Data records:
━━━━
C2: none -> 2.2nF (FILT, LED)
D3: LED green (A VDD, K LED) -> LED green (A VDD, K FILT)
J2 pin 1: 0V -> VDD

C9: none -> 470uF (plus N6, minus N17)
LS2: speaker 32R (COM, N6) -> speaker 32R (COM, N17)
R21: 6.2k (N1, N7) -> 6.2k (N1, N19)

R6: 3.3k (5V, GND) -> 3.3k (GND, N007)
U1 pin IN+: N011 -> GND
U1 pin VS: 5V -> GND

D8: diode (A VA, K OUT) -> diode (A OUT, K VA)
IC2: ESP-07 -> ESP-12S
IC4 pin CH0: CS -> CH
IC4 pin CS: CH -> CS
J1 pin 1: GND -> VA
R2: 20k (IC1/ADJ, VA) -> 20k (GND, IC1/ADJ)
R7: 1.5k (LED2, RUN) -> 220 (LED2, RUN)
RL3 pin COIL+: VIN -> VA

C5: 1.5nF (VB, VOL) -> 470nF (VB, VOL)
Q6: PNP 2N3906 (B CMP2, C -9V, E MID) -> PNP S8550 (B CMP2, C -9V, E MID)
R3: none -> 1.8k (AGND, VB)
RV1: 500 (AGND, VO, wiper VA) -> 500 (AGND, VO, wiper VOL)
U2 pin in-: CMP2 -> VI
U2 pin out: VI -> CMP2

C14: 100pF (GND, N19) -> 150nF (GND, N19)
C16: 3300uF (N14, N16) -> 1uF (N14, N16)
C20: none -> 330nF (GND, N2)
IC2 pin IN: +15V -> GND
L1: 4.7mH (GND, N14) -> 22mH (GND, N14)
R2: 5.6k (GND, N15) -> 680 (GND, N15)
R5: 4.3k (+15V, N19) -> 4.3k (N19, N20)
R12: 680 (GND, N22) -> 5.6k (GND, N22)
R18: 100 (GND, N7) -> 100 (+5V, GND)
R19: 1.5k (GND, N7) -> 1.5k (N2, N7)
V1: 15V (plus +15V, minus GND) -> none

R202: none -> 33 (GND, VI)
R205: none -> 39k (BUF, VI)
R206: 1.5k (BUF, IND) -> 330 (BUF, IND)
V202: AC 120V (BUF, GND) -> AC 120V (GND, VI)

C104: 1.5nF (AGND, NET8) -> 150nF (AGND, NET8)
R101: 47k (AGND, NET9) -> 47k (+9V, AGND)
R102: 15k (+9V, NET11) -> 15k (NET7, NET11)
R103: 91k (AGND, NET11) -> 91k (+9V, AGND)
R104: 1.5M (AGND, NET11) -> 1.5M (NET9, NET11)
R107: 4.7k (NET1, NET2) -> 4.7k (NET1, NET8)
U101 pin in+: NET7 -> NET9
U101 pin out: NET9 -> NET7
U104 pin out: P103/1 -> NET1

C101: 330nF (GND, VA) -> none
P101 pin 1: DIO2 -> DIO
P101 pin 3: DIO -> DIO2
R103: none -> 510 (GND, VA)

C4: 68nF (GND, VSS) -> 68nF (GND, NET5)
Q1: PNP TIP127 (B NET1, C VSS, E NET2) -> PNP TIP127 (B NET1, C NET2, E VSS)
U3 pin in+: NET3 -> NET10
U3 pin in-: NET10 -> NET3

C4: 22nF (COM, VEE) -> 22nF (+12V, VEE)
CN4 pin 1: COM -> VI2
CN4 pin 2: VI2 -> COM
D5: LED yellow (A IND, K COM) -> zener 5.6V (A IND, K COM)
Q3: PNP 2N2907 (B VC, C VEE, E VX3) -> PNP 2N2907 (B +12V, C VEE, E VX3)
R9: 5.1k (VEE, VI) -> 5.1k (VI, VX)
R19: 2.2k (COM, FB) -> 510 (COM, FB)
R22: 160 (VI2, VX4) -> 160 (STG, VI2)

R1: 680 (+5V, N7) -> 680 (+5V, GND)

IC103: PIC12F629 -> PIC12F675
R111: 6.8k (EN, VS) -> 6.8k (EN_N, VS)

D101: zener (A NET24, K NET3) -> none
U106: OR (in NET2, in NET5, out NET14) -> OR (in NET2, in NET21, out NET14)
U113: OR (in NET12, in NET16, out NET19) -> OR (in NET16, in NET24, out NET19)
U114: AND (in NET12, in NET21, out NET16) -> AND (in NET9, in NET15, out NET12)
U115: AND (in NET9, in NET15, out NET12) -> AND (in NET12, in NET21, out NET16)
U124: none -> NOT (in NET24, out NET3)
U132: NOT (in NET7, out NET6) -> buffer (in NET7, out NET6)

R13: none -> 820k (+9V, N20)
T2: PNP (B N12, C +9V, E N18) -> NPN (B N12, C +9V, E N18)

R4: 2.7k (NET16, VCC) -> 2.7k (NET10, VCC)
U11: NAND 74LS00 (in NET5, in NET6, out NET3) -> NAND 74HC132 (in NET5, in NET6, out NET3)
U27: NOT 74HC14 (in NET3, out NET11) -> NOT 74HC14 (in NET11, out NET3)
━━━━
ASSIGNED TASK: Set down, from the entries above, exactly the lines from the one with "U3 pin in+: NET3 -> NET10" up to and including the one with "R1: 680 (+5V, N7) -> 680 (+5V, GND)", and no other lines.

REPLY:
U3 pin in+: NET3 -> NET10
U3 pin in-: NET10 -> NET3

C4: 22nF (COM, VEE) -> 22nF (+12V, VEE)
CN4 pin 1: COM -> VI2
CN4 pin 2: VI2 -> COM
D5: LED yellow (A IND, K COM) -> zener 5.6V (A IND, K COM)
Q3: PNP 2N2907 (B VC, C VEE, E VX3) -> PNP 2N2907 (B +12V, C VEE, E VX3)
R9: 5.1k (VEE, VI) -> 5.1k (VI, VX)
R19: 2.2k (COM, FB) -> 510 (COM, FB)
R22: 160 (VI2, VX4) -> 160 (STG, VI2)

R1: 680 (+5V, N7) -> 680 (+5V, GND)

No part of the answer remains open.